_Work to be completed_
How many lines in the items below contain the string "clef"? Reply with the number alone.

_Dataset entries_
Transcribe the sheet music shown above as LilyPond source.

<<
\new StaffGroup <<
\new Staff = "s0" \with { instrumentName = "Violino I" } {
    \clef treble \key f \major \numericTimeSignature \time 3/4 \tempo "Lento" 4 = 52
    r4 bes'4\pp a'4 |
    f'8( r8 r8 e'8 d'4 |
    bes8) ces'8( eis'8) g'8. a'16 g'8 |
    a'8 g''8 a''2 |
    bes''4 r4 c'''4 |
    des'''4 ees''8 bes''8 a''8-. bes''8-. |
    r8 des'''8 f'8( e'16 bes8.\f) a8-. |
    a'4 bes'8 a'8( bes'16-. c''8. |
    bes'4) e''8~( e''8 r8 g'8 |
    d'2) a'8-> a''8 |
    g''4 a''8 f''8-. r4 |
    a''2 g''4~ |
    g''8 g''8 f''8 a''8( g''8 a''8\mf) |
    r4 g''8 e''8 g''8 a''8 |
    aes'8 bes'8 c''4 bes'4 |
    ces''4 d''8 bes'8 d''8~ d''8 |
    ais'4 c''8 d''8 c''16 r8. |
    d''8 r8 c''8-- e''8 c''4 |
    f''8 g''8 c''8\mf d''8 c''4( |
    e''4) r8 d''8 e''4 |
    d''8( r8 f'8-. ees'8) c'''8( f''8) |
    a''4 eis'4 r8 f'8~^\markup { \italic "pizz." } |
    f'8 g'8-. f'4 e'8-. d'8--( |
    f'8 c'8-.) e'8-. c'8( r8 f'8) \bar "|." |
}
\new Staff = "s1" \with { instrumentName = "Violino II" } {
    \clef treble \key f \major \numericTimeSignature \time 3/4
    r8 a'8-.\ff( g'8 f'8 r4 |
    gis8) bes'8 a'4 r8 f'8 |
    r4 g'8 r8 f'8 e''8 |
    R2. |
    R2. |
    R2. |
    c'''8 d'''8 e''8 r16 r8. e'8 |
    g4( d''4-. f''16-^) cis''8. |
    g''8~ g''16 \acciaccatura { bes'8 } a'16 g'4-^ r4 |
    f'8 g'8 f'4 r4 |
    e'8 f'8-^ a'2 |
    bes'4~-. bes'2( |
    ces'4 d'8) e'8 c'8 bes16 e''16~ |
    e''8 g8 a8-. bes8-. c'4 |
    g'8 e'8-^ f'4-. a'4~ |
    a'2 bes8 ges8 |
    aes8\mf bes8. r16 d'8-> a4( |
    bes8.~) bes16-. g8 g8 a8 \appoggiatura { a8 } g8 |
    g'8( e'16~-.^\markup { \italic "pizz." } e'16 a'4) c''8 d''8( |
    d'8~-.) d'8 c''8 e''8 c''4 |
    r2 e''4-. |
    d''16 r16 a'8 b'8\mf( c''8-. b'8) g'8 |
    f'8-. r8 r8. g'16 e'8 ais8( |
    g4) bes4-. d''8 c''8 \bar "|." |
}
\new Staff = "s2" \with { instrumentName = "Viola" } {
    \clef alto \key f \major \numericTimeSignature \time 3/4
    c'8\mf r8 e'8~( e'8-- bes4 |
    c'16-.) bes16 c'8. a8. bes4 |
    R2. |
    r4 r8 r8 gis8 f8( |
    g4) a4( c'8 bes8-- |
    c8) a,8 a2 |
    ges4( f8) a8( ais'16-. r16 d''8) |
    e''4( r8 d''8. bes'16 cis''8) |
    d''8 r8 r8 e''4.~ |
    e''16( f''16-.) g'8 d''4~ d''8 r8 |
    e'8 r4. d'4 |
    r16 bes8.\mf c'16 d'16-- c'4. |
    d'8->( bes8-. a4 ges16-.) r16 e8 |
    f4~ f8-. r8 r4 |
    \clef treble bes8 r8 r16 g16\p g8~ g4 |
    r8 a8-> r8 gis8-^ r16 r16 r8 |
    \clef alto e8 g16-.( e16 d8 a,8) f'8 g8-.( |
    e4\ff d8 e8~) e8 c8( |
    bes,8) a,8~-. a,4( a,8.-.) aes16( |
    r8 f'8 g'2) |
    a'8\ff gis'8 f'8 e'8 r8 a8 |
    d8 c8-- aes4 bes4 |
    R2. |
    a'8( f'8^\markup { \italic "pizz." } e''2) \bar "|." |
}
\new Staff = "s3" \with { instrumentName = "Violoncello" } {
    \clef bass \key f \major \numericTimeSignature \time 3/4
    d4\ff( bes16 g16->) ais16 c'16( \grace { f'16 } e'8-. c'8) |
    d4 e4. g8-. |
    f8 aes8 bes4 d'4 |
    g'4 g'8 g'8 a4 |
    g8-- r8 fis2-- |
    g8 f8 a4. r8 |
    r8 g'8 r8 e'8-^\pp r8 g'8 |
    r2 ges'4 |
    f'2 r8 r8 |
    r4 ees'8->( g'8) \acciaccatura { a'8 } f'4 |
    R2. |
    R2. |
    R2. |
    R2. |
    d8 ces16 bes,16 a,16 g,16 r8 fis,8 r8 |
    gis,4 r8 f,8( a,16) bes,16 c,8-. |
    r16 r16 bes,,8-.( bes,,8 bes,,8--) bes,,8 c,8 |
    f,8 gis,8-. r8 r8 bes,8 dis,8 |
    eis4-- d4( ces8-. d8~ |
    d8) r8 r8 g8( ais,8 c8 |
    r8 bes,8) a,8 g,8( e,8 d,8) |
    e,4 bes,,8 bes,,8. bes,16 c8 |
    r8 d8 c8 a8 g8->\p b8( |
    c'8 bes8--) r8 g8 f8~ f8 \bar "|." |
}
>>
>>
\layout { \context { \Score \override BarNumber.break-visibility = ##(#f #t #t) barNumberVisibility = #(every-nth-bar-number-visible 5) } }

_Answer to this task_
6